Segment Start: Entries supplied

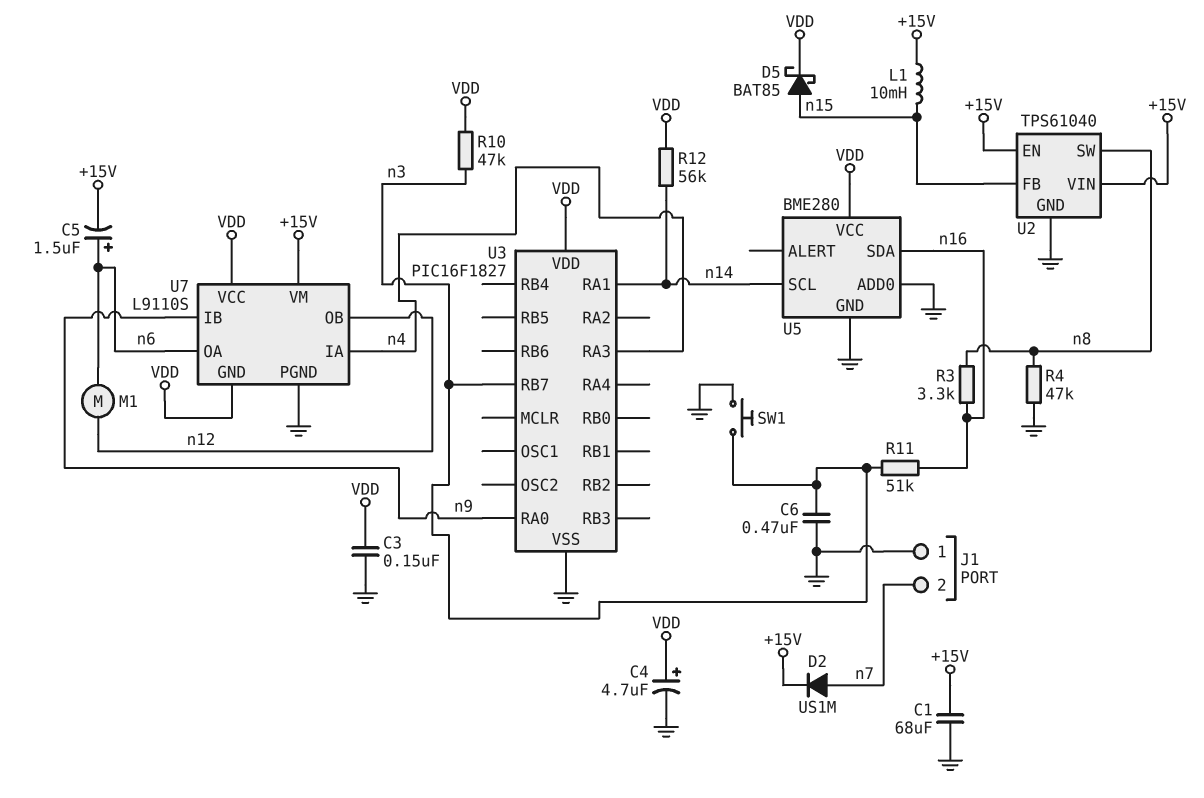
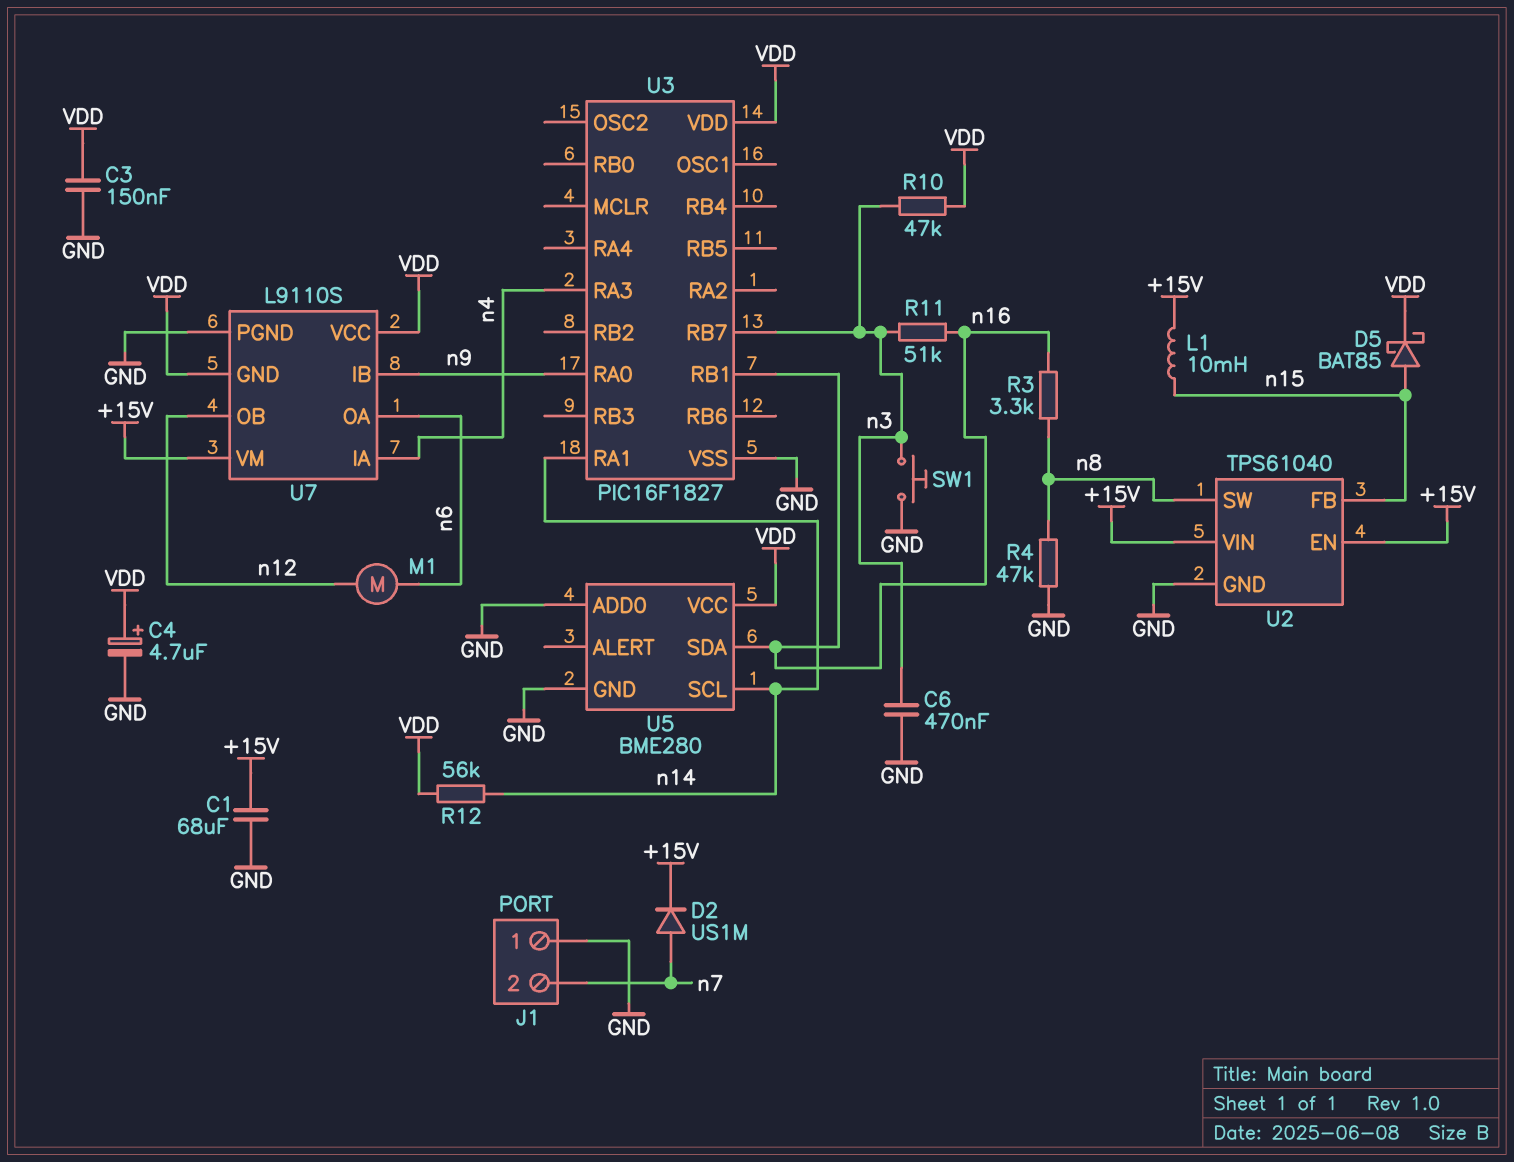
C5: 1.5uF (plus n6, minus +15V) -> none
U3 pin RB1: none -> n16

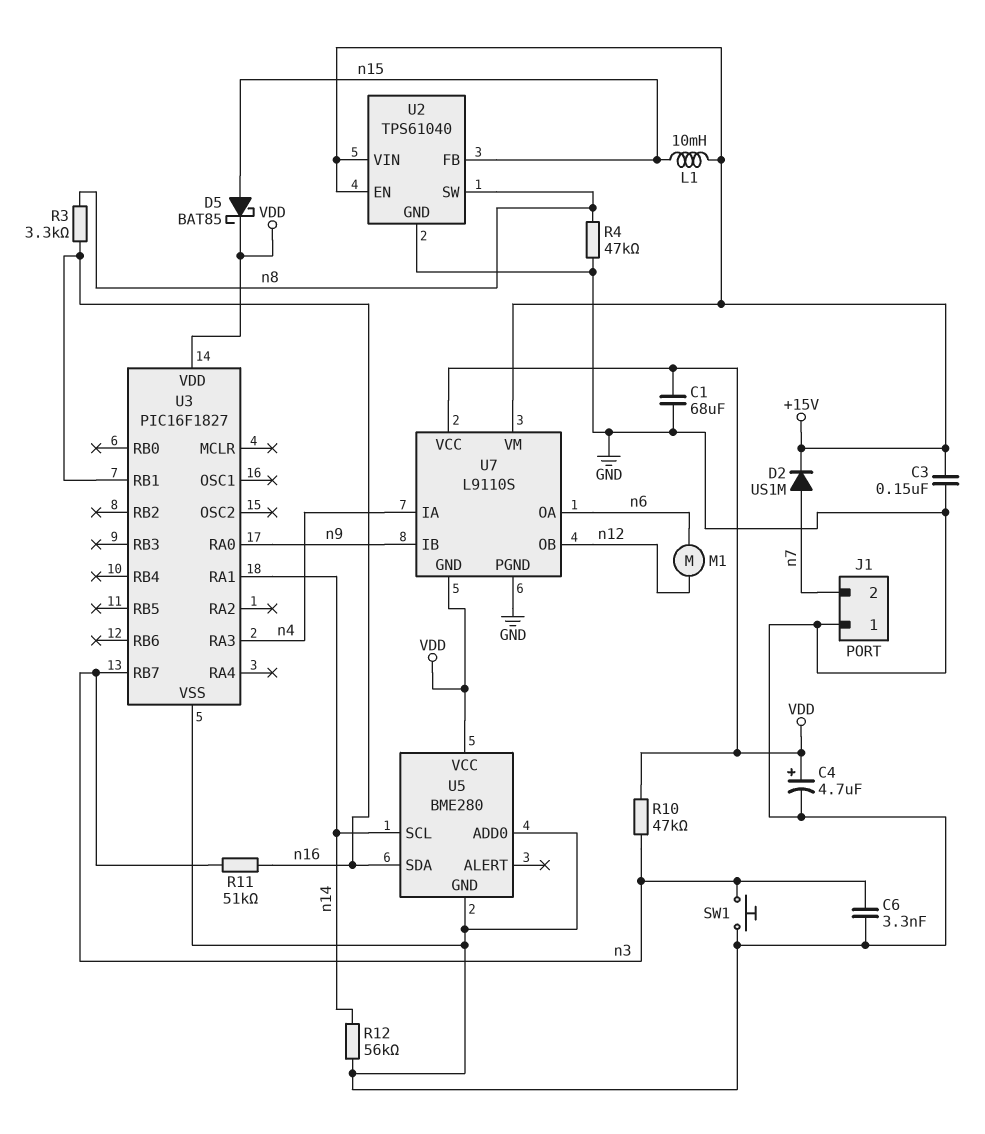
C1: 68uF (+15V, GND) -> 68uF (GND, VDD)
C3: 150nF (GND, VDD) -> 150nF (+15V, GND)
C6: 470nF (GND, n3) -> 3.3nF (GND, n3)
R12: 56k (VDD, n14) -> 56k (GND, n14)

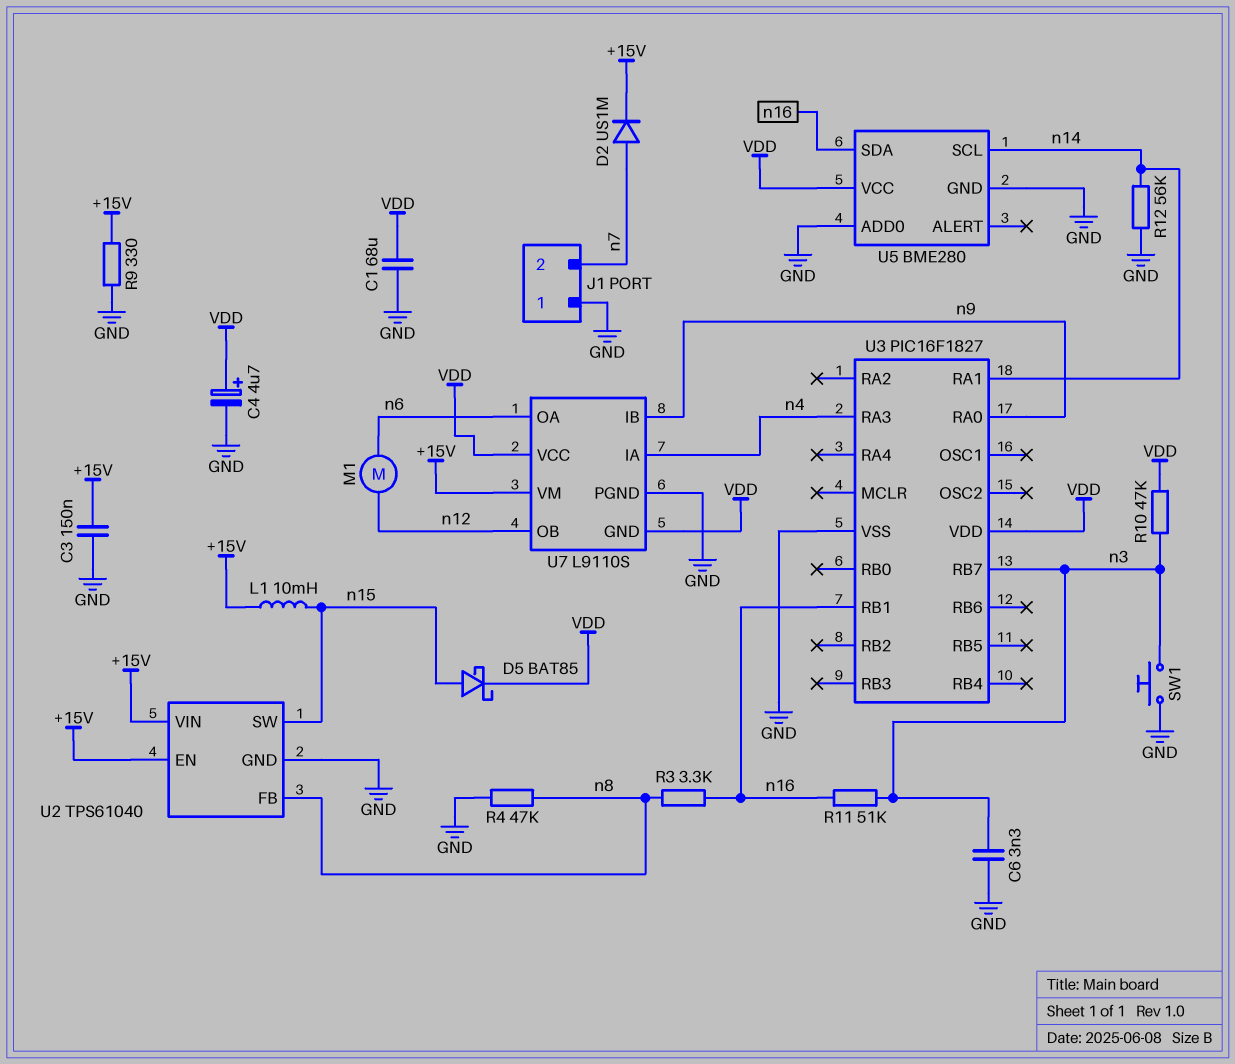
R9: none -> 330 (+15V, GND)
U2 pin FB: n15 -> n8
U2 pin SW: n8 -> n15

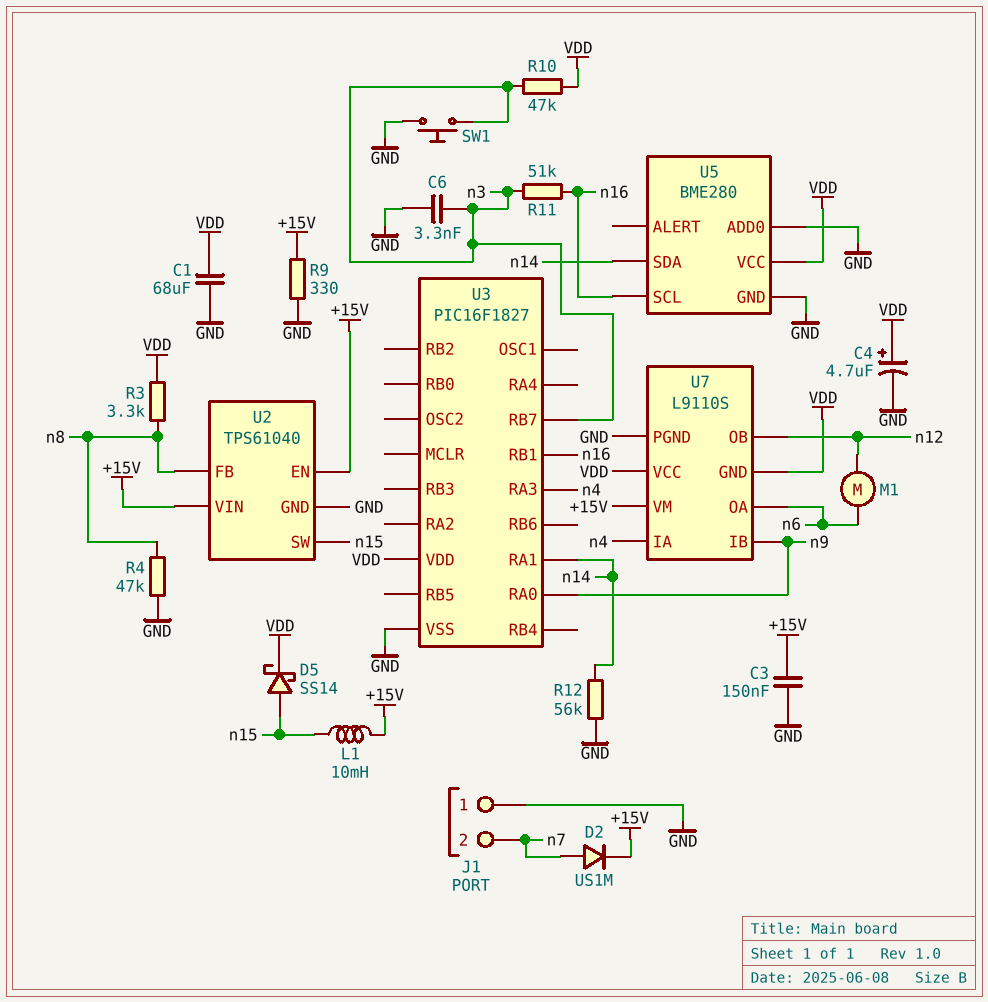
D5: schottky BAT85 (A n15, K VDD) -> schottky SS14 (A n15, K VDD)
R3: 3.3k (n8, n16) -> 3.3k (VDD, n8)
U5 pin SCL: n14 -> n16
U5 pin SDA: n16 -> n14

Segment End: Entries supplied

■ Problem to work on
Select every line in the records above that contains the word "none".

■ Exercise result
C5: 1.5uF (plus n6, minus +15V) -> none
U3 pin RB1: none -> n16
R9: none -> 330 (+15V, GND)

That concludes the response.